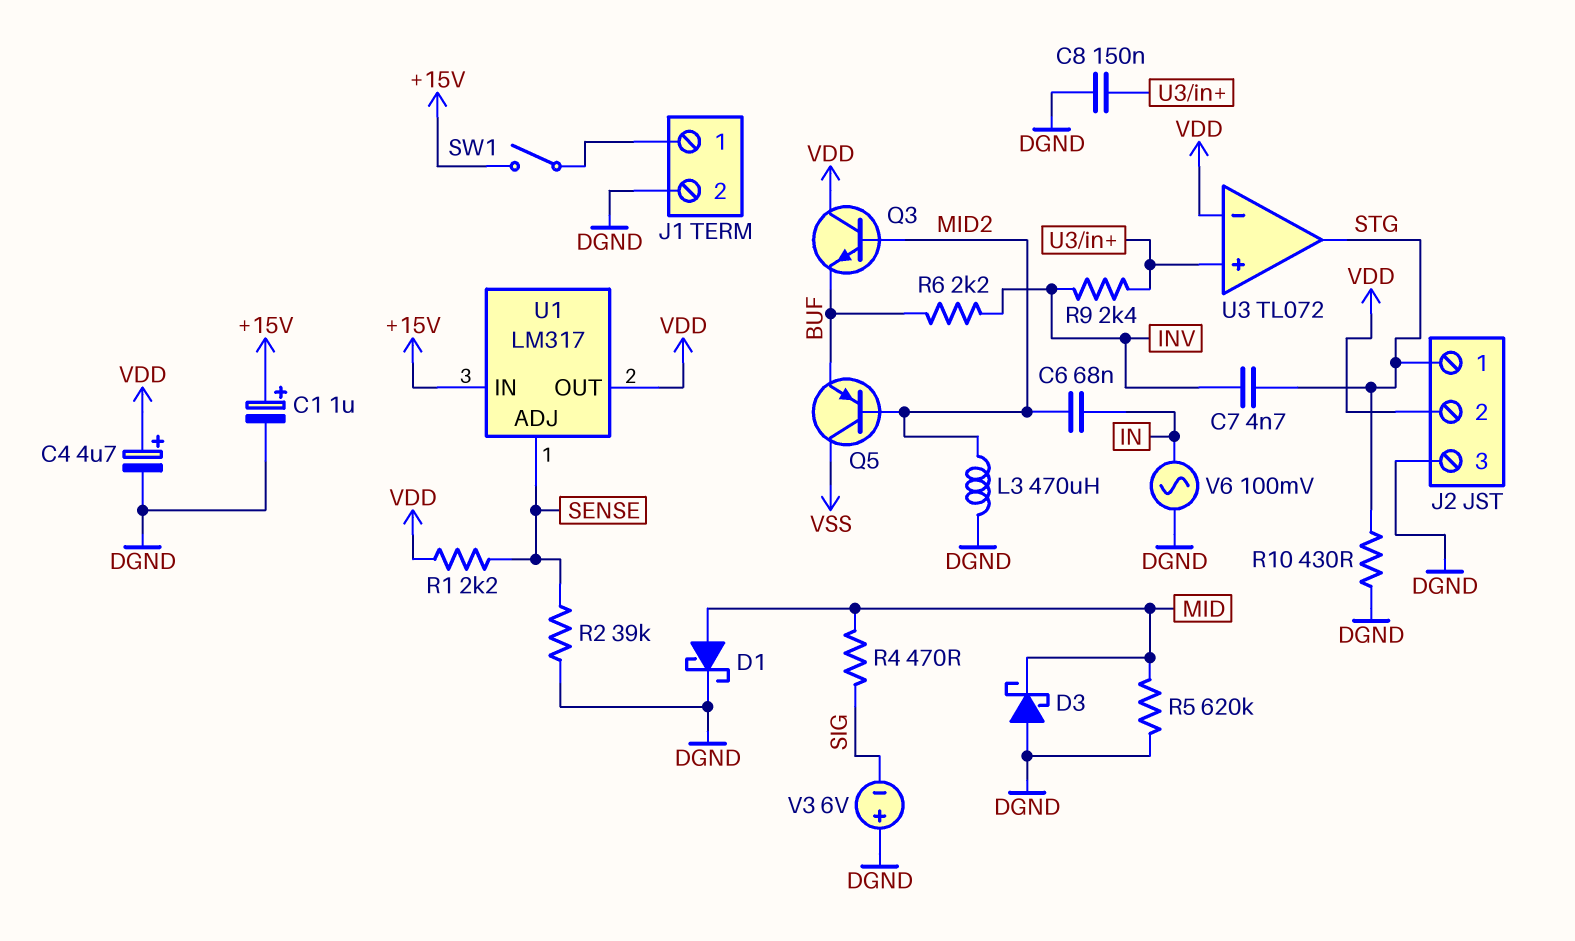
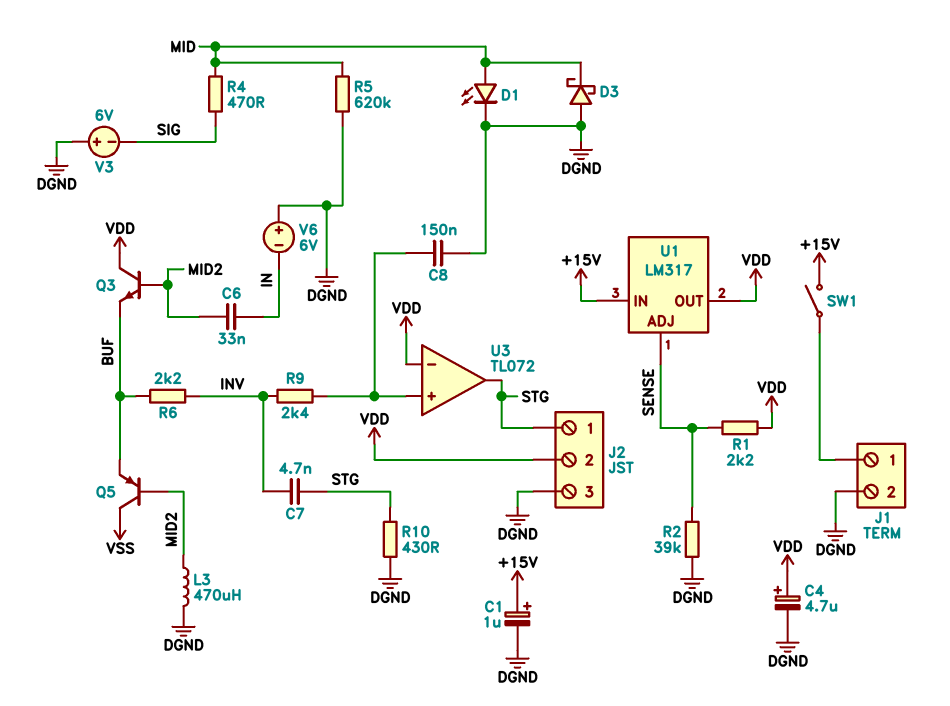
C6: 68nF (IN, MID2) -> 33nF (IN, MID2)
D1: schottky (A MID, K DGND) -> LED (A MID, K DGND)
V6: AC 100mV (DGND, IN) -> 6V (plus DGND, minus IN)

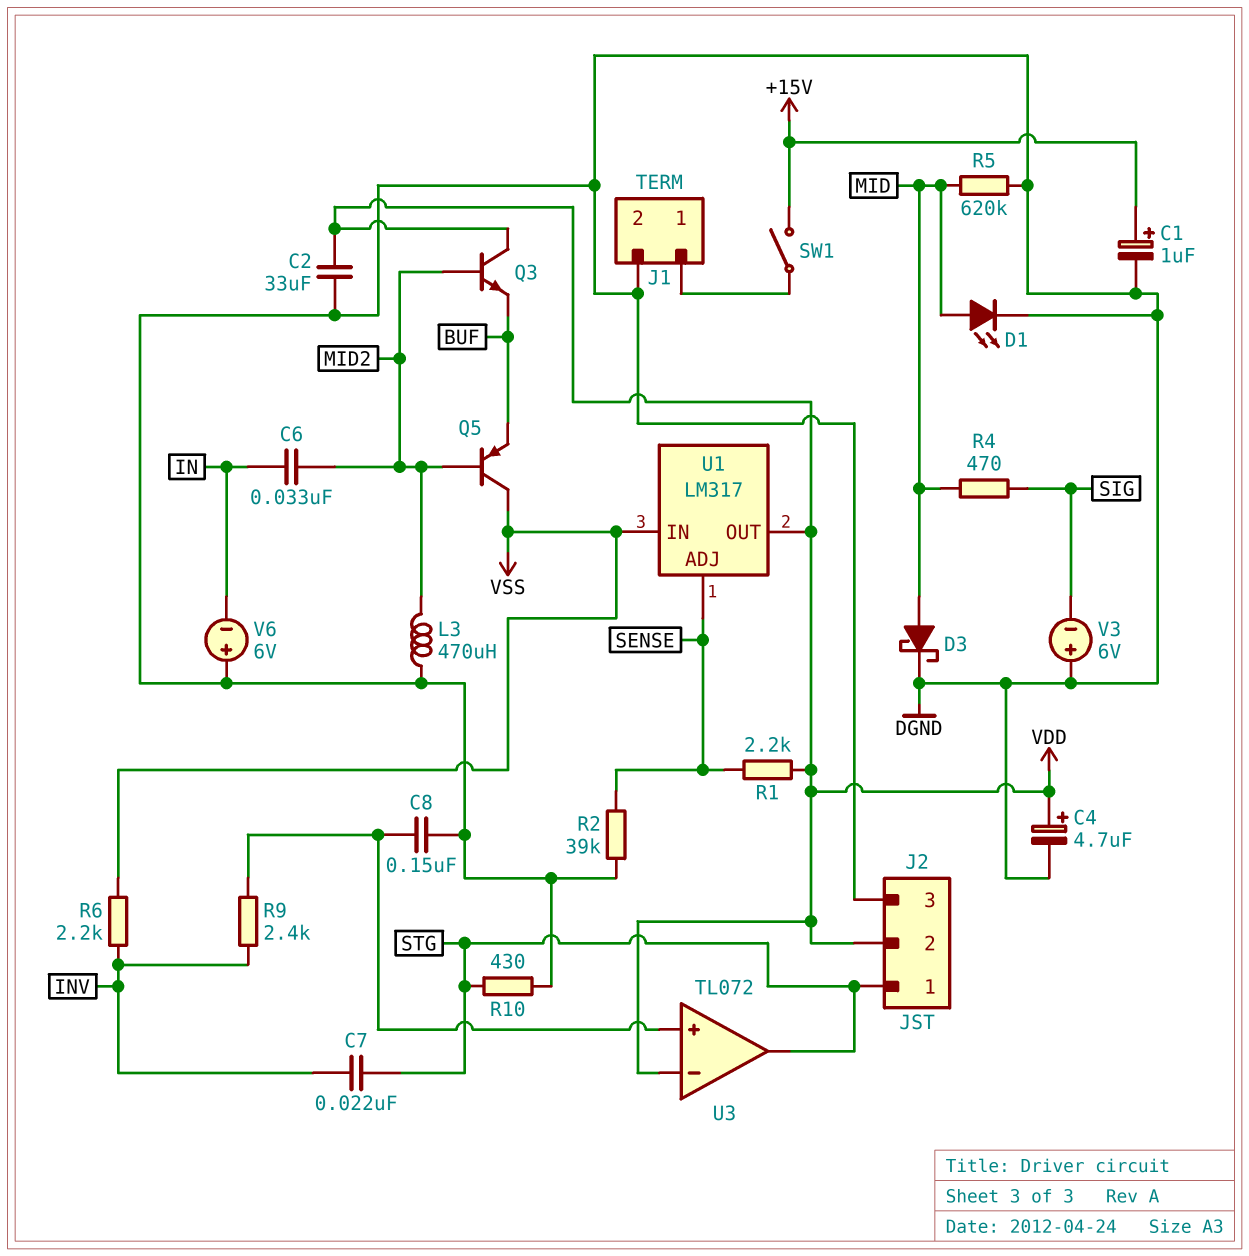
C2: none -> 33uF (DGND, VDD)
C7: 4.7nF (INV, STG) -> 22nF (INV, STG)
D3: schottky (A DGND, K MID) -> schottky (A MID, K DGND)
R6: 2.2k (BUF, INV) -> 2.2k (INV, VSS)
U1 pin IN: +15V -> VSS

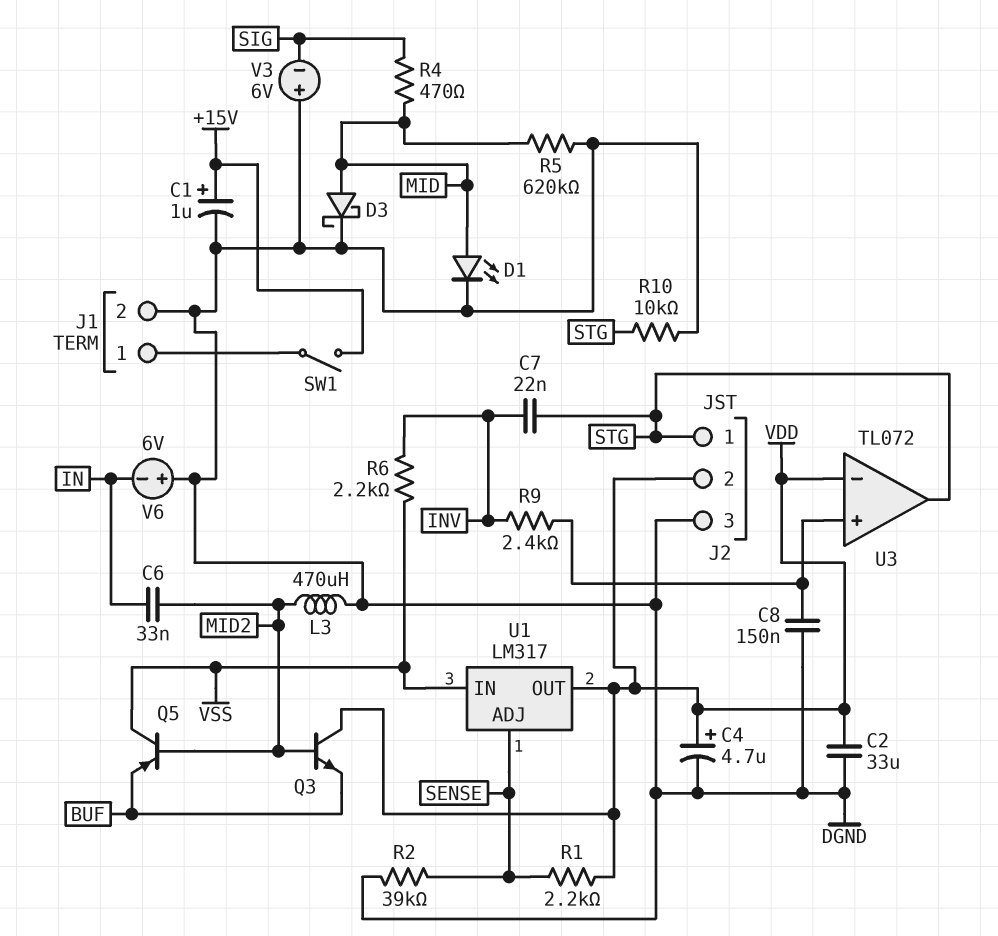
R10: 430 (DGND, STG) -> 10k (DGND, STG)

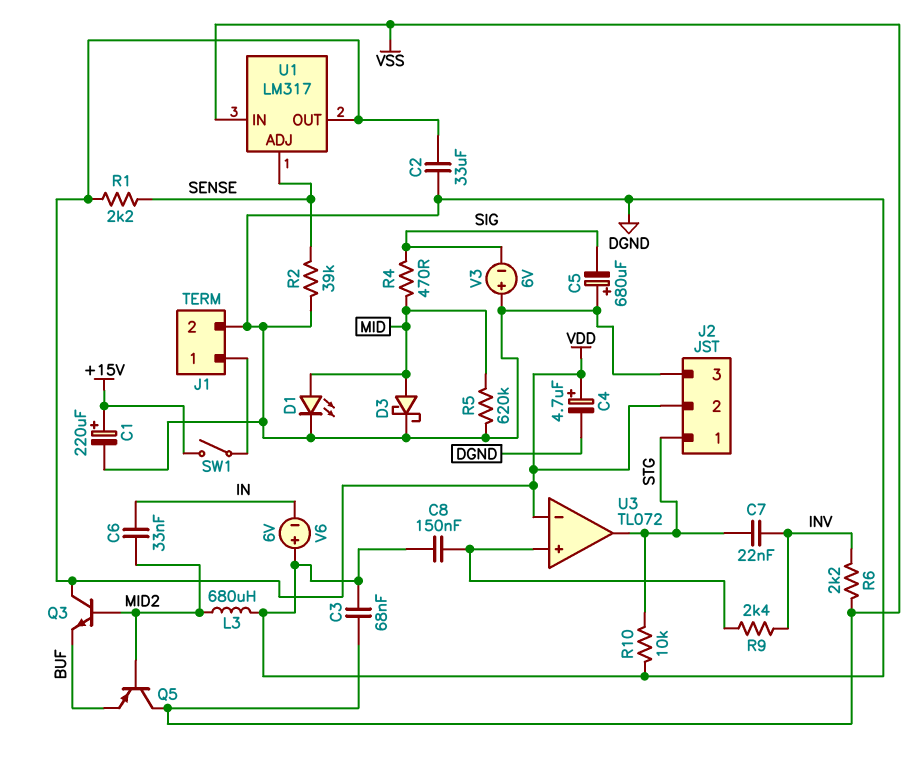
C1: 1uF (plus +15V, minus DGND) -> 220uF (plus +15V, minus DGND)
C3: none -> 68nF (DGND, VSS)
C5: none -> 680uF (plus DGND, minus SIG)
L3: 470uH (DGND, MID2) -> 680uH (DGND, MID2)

**Your task**. Repeat the listing exactly; do not print any picture.

**Response below**.
C6: 68nF (IN, MID2) -> 33nF (IN, MID2)
D1: schottky (A MID, K DGND) -> LED (A MID, K DGND)
V6: AC 100mV (DGND, IN) -> 6V (plus DGND, minus IN)

C2: none -> 33uF (DGND, VDD)
C7: 4.7nF (INV, STG) -> 22nF (INV, STG)
D3: schottky (A DGND, K MID) -> schottky (A MID, K DGND)
R6: 2.2k (BUF, INV) -> 2.2k (INV, VSS)
U1 pin IN: +15V -> VSS

R10: 430 (DGND, STG) -> 10k (DGND, STG)

C1: 1uF (plus +15V, minus DGND) -> 220uF (plus +15V, minus DGND)
C3: none -> 68nF (DGND, VSS)
C5: none -> 680uF (plus DGND, minus SIG)
L3: 470uH (DGND, MID2) -> 680uH (DGND, MID2)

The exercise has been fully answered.